▶ WHAT THE TASK ASKS
A faithful copy of the data is the goal; set it down exactly, without the images.

EXCERPTED RECORDS: Begin

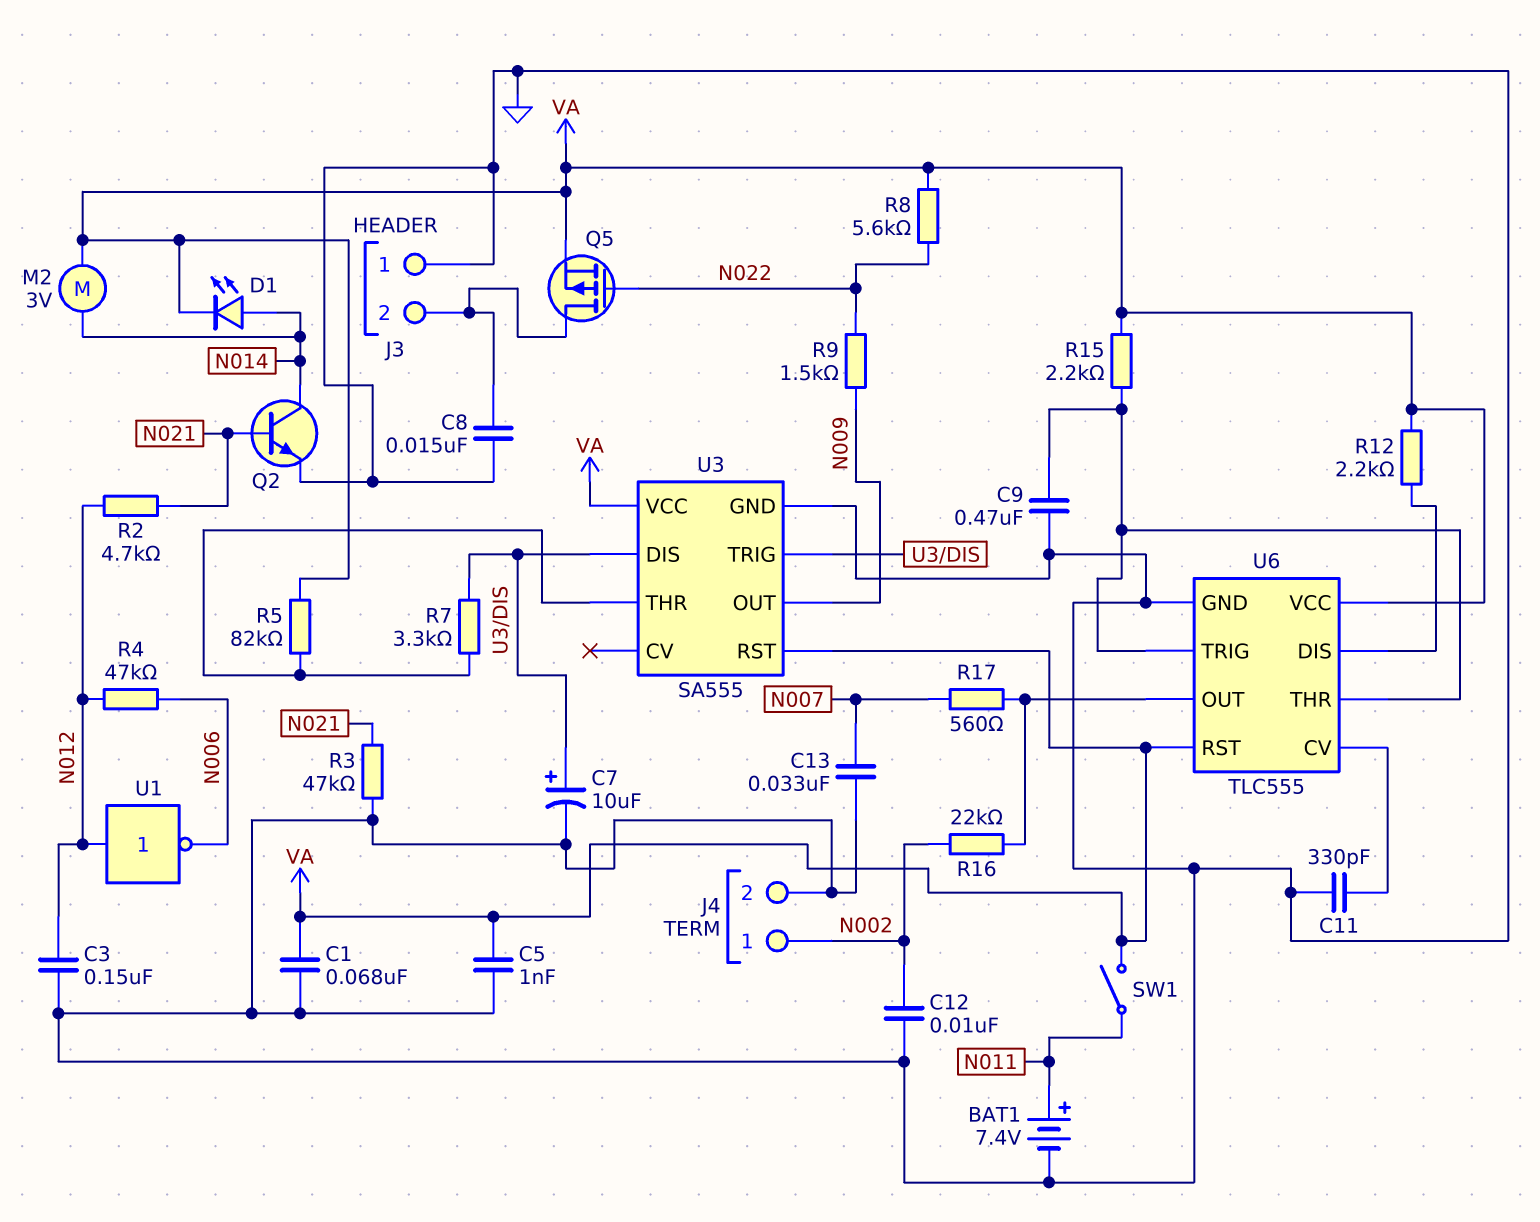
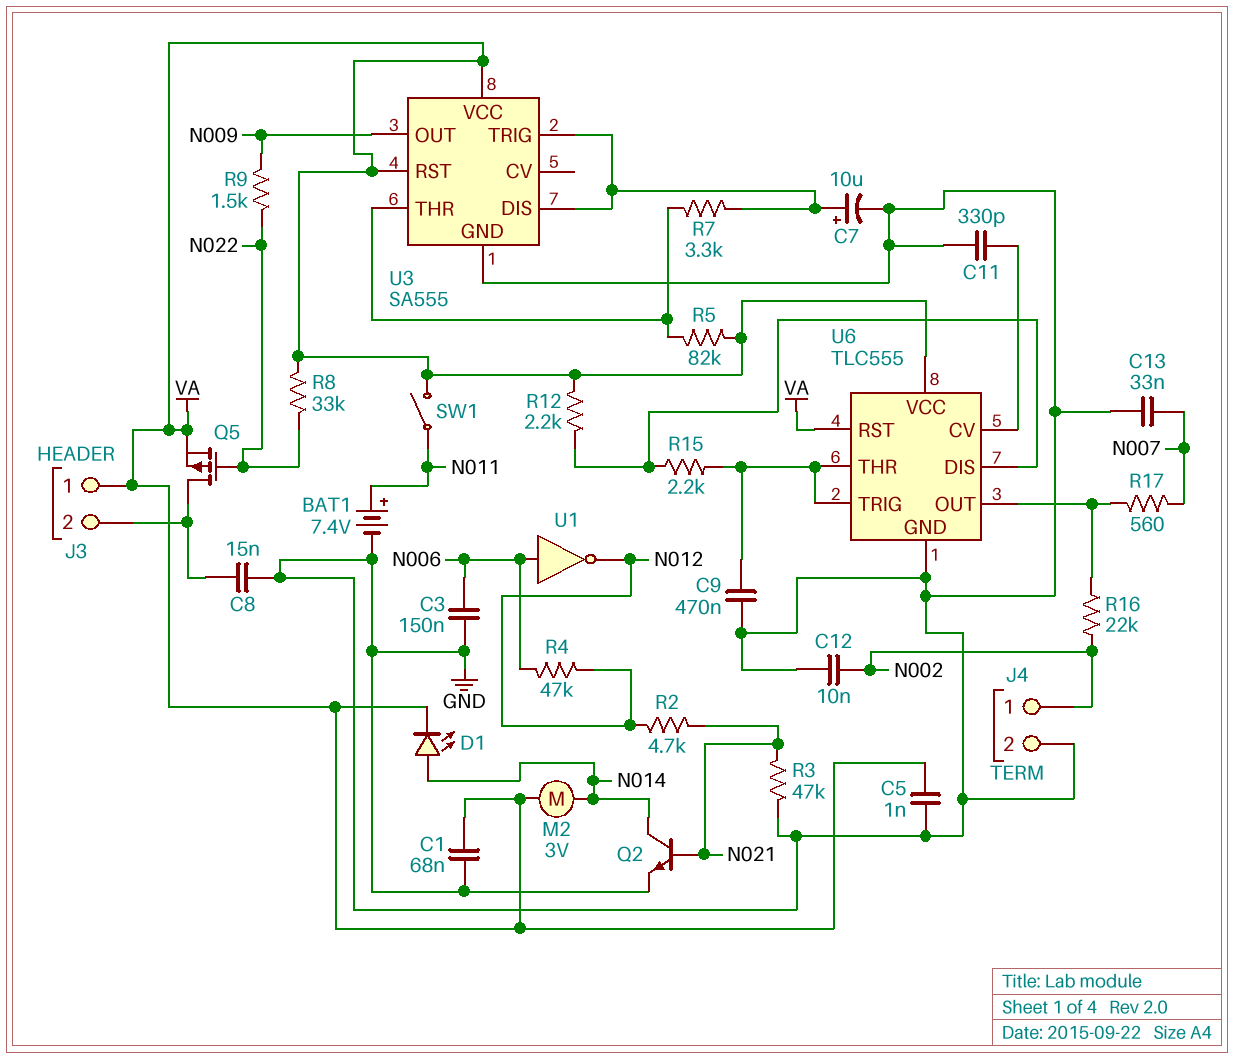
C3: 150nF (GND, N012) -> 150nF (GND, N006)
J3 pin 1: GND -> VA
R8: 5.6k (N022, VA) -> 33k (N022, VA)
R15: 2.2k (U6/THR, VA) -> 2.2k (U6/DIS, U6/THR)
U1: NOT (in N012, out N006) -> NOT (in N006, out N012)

EXCERPTED RECORDS: End

▶ THE ANSWER
C3: 150nF (GND, N012) -> 150nF (GND, N006)
J3 pin 1: GND -> VA
R8: 5.6k (N022, VA) -> 33k (N022, VA)
R15: 2.2k (U6/THR, VA) -> 2.2k (U6/DIS, U6/THR)
U1: NOT (in N012, out N006) -> NOT (in N006, out N012)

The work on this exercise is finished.